• _Stated task_
Format the lines of the items from the one containing "cyan line: rotated 20" through the end of the items, inclusive, as a JSON list of strings, one string per line, skipping blank lines. Leave out the pictures.
++++++++++++++++++++
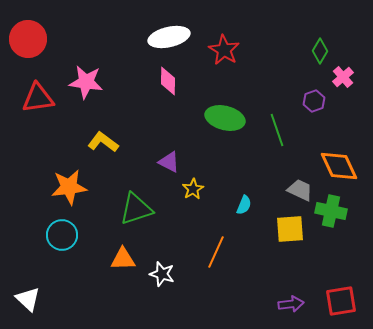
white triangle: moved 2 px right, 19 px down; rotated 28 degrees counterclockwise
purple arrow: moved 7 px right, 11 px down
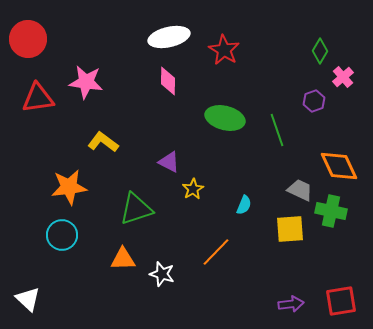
orange line: rotated 20 degrees clockwise
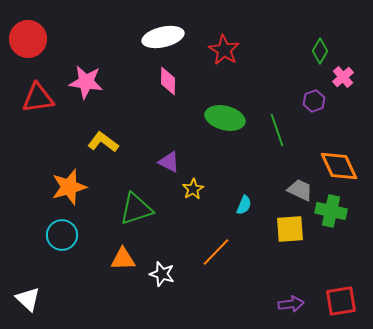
white ellipse: moved 6 px left
orange star: rotated 9 degrees counterclockwise
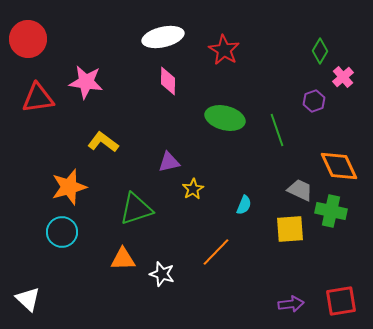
purple triangle: rotated 40 degrees counterclockwise
cyan circle: moved 3 px up
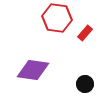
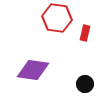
red rectangle: rotated 28 degrees counterclockwise
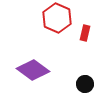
red hexagon: rotated 16 degrees clockwise
purple diamond: rotated 28 degrees clockwise
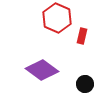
red rectangle: moved 3 px left, 3 px down
purple diamond: moved 9 px right
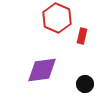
purple diamond: rotated 44 degrees counterclockwise
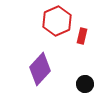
red hexagon: moved 3 px down; rotated 12 degrees clockwise
purple diamond: moved 2 px left, 1 px up; rotated 40 degrees counterclockwise
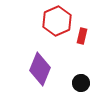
purple diamond: rotated 20 degrees counterclockwise
black circle: moved 4 px left, 1 px up
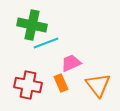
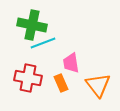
cyan line: moved 3 px left
pink trapezoid: rotated 75 degrees counterclockwise
red cross: moved 7 px up
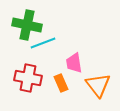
green cross: moved 5 px left
pink trapezoid: moved 3 px right
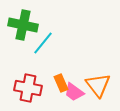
green cross: moved 4 px left
cyan line: rotated 30 degrees counterclockwise
pink trapezoid: moved 29 px down; rotated 45 degrees counterclockwise
red cross: moved 10 px down
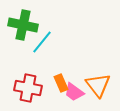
cyan line: moved 1 px left, 1 px up
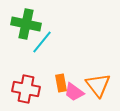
green cross: moved 3 px right, 1 px up
orange rectangle: rotated 12 degrees clockwise
red cross: moved 2 px left, 1 px down
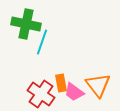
cyan line: rotated 20 degrees counterclockwise
red cross: moved 15 px right, 5 px down; rotated 24 degrees clockwise
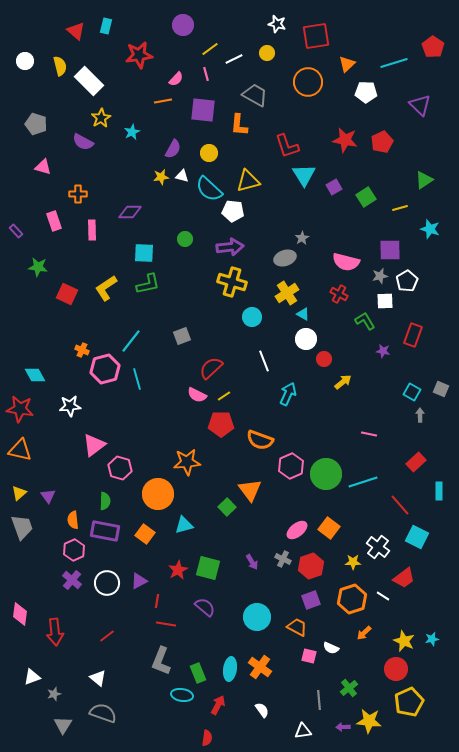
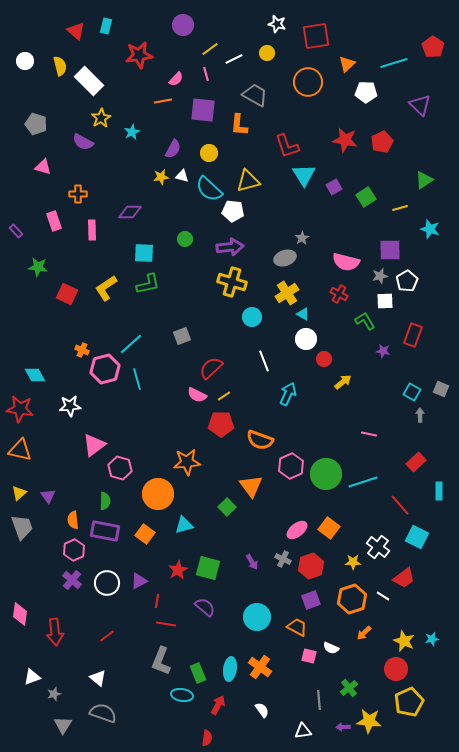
cyan line at (131, 341): moved 3 px down; rotated 10 degrees clockwise
orange triangle at (250, 490): moved 1 px right, 4 px up
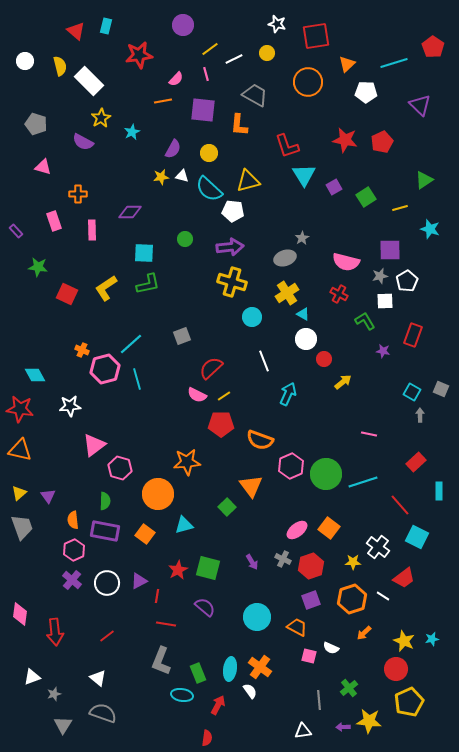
red line at (157, 601): moved 5 px up
white semicircle at (262, 710): moved 12 px left, 19 px up
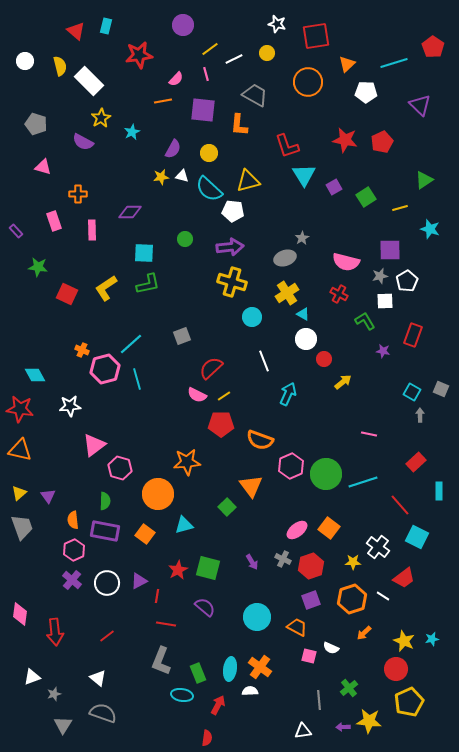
white semicircle at (250, 691): rotated 56 degrees counterclockwise
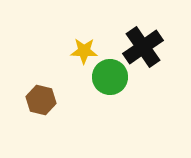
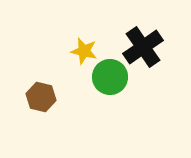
yellow star: rotated 12 degrees clockwise
brown hexagon: moved 3 px up
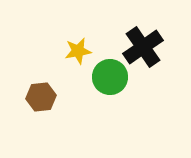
yellow star: moved 6 px left; rotated 24 degrees counterclockwise
brown hexagon: rotated 20 degrees counterclockwise
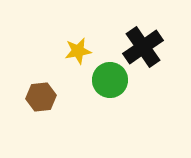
green circle: moved 3 px down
++++++++++++++++++++
• _The response_
[
  "cyan line: rotated 20 degrees counterclockwise",
  "red cross: moved 15 px right, 5 px down; rotated 24 degrees clockwise",
  "cyan line at (131, 341): moved 3 px down; rotated 10 degrees clockwise",
  "orange triangle at (250, 490): moved 1 px right, 4 px up",
  "red line at (157, 601): moved 5 px up",
  "white semicircle at (262, 710): moved 12 px left, 19 px up",
  "white semicircle at (250, 691): rotated 56 degrees counterclockwise",
  "yellow star: rotated 12 degrees clockwise",
  "brown hexagon: moved 3 px up",
  "yellow star: moved 6 px left; rotated 24 degrees counterclockwise",
  "brown hexagon: rotated 20 degrees counterclockwise",
  "green circle: moved 3 px down"
]